Records contained in a dataset:

----------------------------------------

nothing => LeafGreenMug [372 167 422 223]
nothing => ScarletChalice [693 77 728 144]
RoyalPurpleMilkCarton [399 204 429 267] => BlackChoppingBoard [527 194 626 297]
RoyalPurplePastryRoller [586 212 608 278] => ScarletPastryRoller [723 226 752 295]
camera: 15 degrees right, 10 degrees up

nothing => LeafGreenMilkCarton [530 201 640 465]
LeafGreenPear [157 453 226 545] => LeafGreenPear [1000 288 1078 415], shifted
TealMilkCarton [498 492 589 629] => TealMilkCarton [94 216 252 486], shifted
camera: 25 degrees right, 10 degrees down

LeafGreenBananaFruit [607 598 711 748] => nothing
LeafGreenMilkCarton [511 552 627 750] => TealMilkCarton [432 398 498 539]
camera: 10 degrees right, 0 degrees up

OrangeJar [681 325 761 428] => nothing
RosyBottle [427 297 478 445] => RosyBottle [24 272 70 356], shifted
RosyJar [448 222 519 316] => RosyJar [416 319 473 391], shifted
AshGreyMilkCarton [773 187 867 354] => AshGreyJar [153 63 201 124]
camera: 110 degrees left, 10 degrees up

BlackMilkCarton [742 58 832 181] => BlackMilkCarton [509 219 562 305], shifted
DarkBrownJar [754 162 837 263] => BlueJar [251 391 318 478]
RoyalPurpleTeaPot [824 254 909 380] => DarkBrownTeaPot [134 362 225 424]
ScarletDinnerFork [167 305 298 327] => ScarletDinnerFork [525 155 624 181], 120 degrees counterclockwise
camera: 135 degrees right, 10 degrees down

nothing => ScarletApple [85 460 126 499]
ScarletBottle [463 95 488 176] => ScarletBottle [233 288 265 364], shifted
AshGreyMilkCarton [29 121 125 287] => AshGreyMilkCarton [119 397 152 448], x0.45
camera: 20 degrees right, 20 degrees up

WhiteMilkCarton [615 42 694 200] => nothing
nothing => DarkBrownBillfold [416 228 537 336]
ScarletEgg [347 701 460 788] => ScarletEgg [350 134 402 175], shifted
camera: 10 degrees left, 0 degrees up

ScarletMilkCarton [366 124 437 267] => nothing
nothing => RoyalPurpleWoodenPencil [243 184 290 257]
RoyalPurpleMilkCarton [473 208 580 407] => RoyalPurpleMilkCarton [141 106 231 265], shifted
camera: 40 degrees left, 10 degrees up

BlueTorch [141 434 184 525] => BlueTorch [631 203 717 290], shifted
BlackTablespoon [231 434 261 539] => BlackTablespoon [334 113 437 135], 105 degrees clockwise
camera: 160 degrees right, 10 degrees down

----------------------------------------

# ACTIVITY
Write out every entry once more, precisely as it stands.

# FINISHED EXERCISE
nothing => LeafGreenMug [372 167 422 223]
nothing => ScarletChalice [693 77 728 144]
RoyalPurpleMilkCarton [399 204 429 267] => BlackChoppingBoard [527 194 626 297]
RoyalPurplePastryRoller [586 212 608 278] => ScarletPastryRoller [723 226 752 295]
camera: 15 degrees right, 10 degrees up

nothing => LeafGreenMilkCarton [530 201 640 465]
LeafGreenPear [157 453 226 545] => LeafGreenPear [1000 288 1078 415], shifted
TealMilkCarton [498 492 589 629] => TealMilkCarton [94 216 252 486], shifted
camera: 25 degrees right, 10 degrees down

LeafGreenBananaFruit [607 598 711 748] => nothing
LeafGreenMilkCarton [511 552 627 750] => TealMilkCarton [432 398 498 539]
camera: 10 degrees right, 0 degrees up

OrangeJar [681 325 761 428] => nothing
RosyBottle [427 297 478 445] => RosyBottle [24 272 70 356], shifted
RosyJar [448 222 519 316] => RosyJar [416 319 473 391], shifted
AshGreyMilkCarton [773 187 867 354] => AshGreyJar [153 63 201 124]
camera: 110 degrees left, 10 degrees up

BlackMilkCarton [742 58 832 181] => BlackMilkCarton [509 219 562 305], shifted
DarkBrownJar [754 162 837 263] => BlueJar [251 391 318 478]
RoyalPurpleTeaPot [824 254 909 380] => DarkBrownTeaPot [134 362 225 424]
ScarletDinnerFork [167 305 298 327] => ScarletDinnerFork [525 155 624 181], 120 degrees counterclockwise
camera: 135 degrees right, 10 degrees down

nothing => ScarletApple [85 460 126 499]
ScarletBottle [463 95 488 176] => ScarletBottle [233 288 265 364], shifted
AshGreyMilkCarton [29 121 125 287] => AshGreyMilkCarton [119 397 152 448], x0.45
camera: 20 degrees right, 20 degrees up

WhiteMilkCarton [615 42 694 200] => nothing
nothing => DarkBrownBillfold [416 228 537 336]
ScarletEgg [347 701 460 788] => ScarletEgg [350 134 402 175], shifted
camera: 10 degrees left, 0 degrees up

ScarletMilkCarton [366 124 437 267] => nothing
nothing => RoyalPurpleWoodenPencil [243 184 290 257]
RoyalPurpleMilkCarton [473 208 580 407] => RoyalPurpleMilkCarton [141 106 231 265], shifted
camera: 40 degrees left, 10 degrees up

BlueTorch [141 434 184 525] => BlueTorch [631 203 717 290], shifted
BlackTablespoon [231 434 261 539] => BlackTablespoon [334 113 437 135], 105 degrees clockwise
camera: 160 degrees right, 10 degrees down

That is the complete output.